* begin *
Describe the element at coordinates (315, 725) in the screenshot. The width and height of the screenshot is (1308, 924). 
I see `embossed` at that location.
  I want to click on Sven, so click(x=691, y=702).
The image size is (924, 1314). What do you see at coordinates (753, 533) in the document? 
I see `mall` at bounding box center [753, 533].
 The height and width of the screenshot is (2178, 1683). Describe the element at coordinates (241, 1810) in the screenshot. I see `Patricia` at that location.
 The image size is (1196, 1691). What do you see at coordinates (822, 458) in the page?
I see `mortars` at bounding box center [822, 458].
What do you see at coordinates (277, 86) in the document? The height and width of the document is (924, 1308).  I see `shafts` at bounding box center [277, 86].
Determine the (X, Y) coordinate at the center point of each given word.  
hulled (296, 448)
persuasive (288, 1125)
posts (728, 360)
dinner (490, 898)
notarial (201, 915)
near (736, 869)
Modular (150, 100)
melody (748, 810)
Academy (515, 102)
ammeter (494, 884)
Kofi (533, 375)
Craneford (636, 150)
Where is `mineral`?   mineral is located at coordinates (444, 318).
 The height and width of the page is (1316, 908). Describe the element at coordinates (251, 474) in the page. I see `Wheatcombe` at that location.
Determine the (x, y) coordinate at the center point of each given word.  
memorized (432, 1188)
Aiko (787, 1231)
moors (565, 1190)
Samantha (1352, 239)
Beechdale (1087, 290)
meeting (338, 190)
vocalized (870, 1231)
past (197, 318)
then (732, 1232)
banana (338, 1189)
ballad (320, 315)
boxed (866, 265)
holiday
* end *
Copy out the lines above, changing "center point" to "middle" and keeping everything else as it is.

Describe the element at coordinates (315, 725) in the screenshot. The width and height of the screenshot is (1308, 924). 
I see `embossed` at that location.
  I want to click on Sven, so click(x=691, y=702).
The image size is (924, 1314). What do you see at coordinates (753, 533) in the document? 
I see `mall` at bounding box center [753, 533].
 The height and width of the screenshot is (2178, 1683). Describe the element at coordinates (241, 1810) in the screenshot. I see `Patricia` at that location.
 The image size is (1196, 1691). What do you see at coordinates (822, 458) in the page?
I see `mortars` at bounding box center [822, 458].
What do you see at coordinates (277, 86) in the document? The height and width of the document is (924, 1308).  I see `shafts` at bounding box center [277, 86].
Determine the (X, Y) coordinate at the middle of each given word.  
hulled (296, 448)
persuasive (288, 1125)
posts (728, 360)
dinner (490, 898)
notarial (201, 915)
near (736, 869)
Modular (150, 100)
melody (748, 810)
Academy (515, 102)
ammeter (494, 884)
Kofi (533, 375)
Craneford (636, 150)
Where is `mineral`?   mineral is located at coordinates (444, 318).
 The height and width of the page is (1316, 908). Describe the element at coordinates (251, 474) in the page. I see `Wheatcombe` at that location.
Determine the (x, y) coordinate at the middle of each given word.  
memorized (432, 1188)
Aiko (787, 1231)
moors (565, 1190)
Samantha (1352, 239)
Beechdale (1087, 290)
meeting (338, 190)
vocalized (870, 1231)
past (197, 318)
then (732, 1232)
banana (338, 1189)
ballad (320, 315)
boxed (866, 265)
holiday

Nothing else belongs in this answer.